>>>

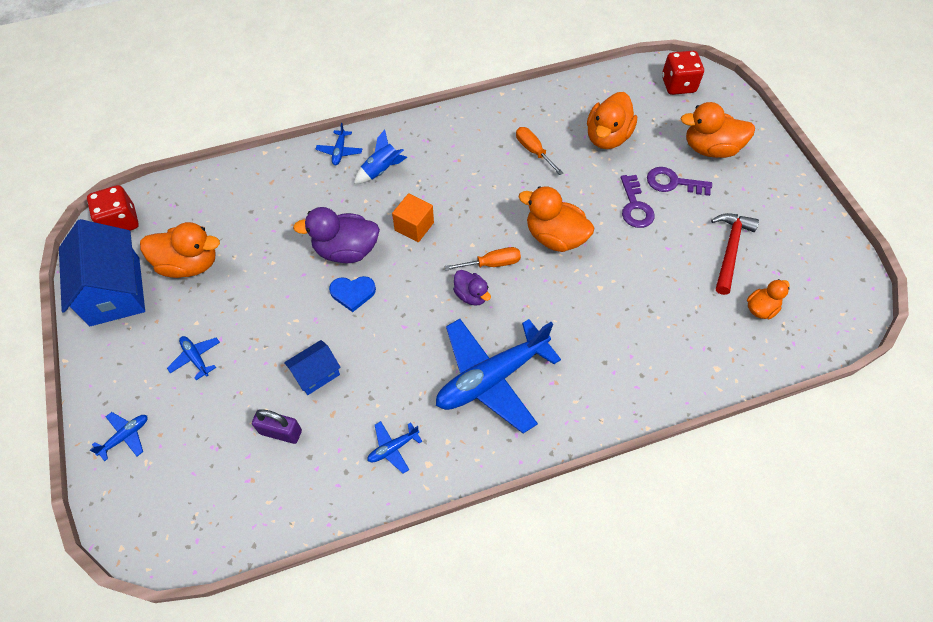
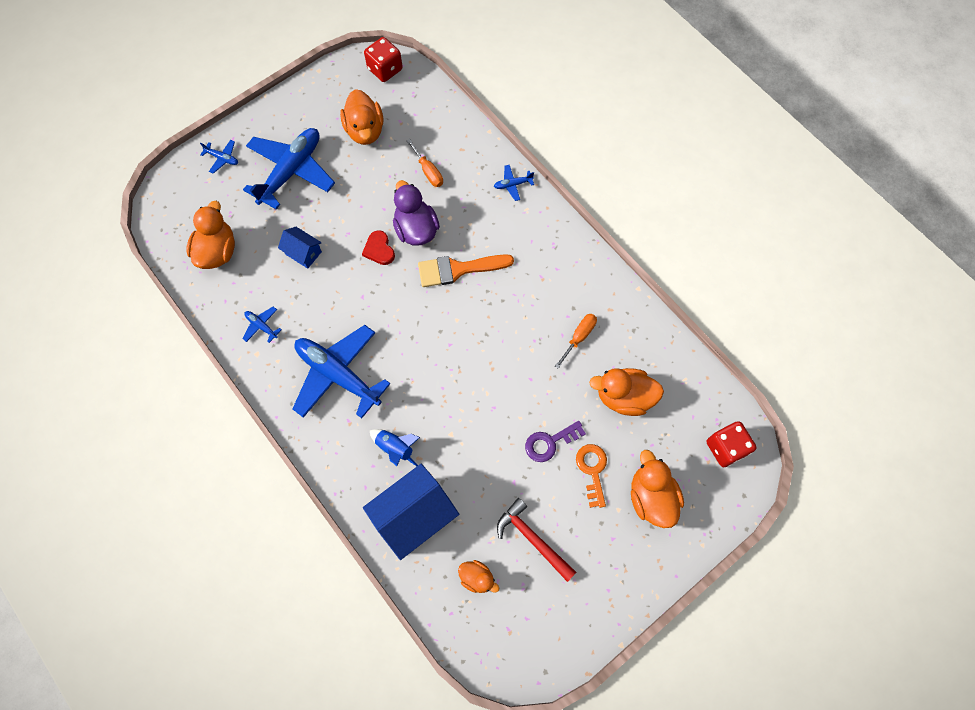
camera: 70 degrees right, 10 degrees up
(115, 291) = (327, 96): blue house -> blue house (414, 515)
(196, 358) = (291, 171): blue plane -> blue plane, size x2.43
(281, 432) = (252, 249): purple padlock -> none
(353, 293) = (379, 249): blue heart -> red heart
(381, 170) = (506, 223): blue rocket -> blue rocket (395, 448)
(414, 226) = (458, 269): orange cube -> orange brush
(471, 295) = (407, 335): purple duck -> none
(492, 264) = (443, 341): orange screwdriver -> orange screwdriver (428, 171)
(555, 237) = (489, 383): orange duck -> orange duck (217, 251)
(673, 183) = (592, 470): purple key -> orange key
(730, 250) = (532, 539): red hammer -> red hammer turned 135 degrees counterclockwise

<<<

WORK INSTRUCTION
Return the listing verbatim; pictures are not part of the copy.

ANSWER SPACE
camera: 70 degrees right, 10 degrees up
(115, 291) = (327, 96): blue house -> blue house (414, 515)
(196, 358) = (291, 171): blue plane -> blue plane, size x2.43
(281, 432) = (252, 249): purple padlock -> none
(353, 293) = (379, 249): blue heart -> red heart
(381, 170) = (506, 223): blue rocket -> blue rocket (395, 448)
(414, 226) = (458, 269): orange cube -> orange brush
(471, 295) = (407, 335): purple duck -> none
(492, 264) = (443, 341): orange screwdriver -> orange screwdriver (428, 171)
(555, 237) = (489, 383): orange duck -> orange duck (217, 251)
(673, 183) = (592, 470): purple key -> orange key
(730, 250) = (532, 539): red hammer -> red hammer turned 135 degrees counterclockwise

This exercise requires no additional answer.